• **DATA EXTRACT**:
--- START ---

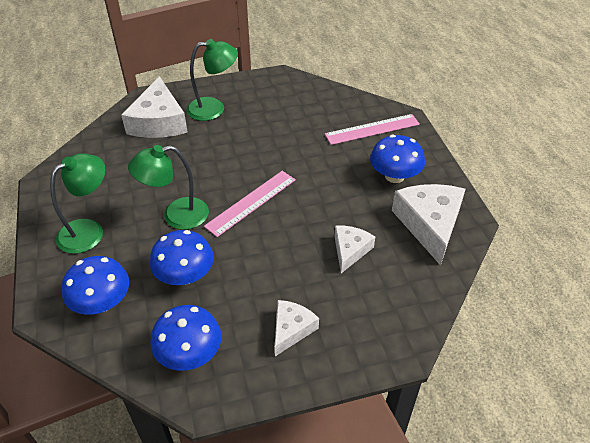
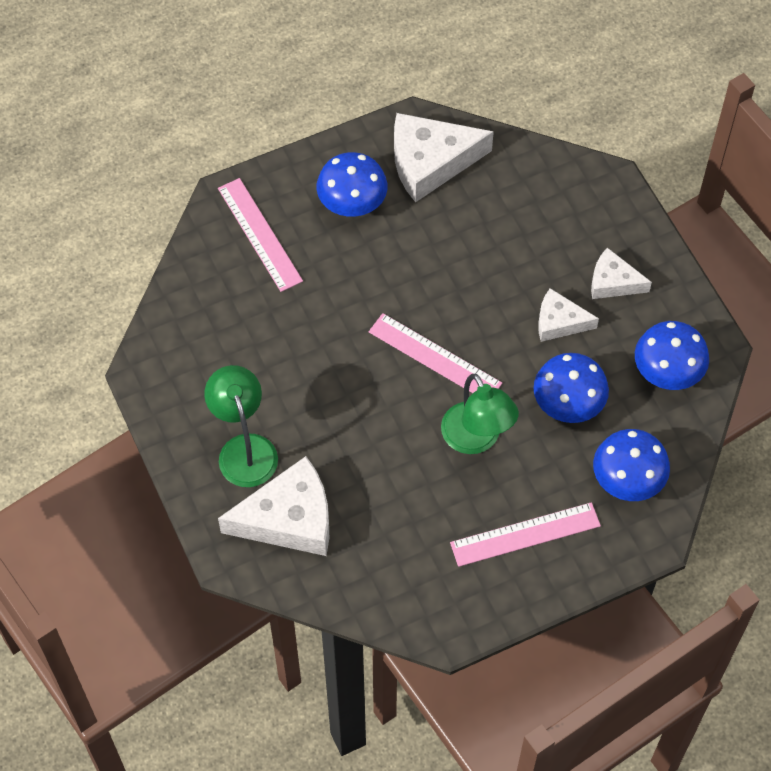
camera: 100 degrees left, 15 degrees up
green lamp [50,153,106,254] -> pink ruler [450,502,601,567]
white cheese [334,226,375,273] -> white cheese moved to [538,288,599,342]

--- END ---

• **TO DO**: Return the whole listing word for word. Pictures stay out of it.

• **THE ANSWER**:
camera: 100 degrees left, 15 degrees up
green lamp [50,153,106,254] -> pink ruler [450,502,601,567]
white cheese [334,226,375,273] -> white cheese moved to [538,288,599,342]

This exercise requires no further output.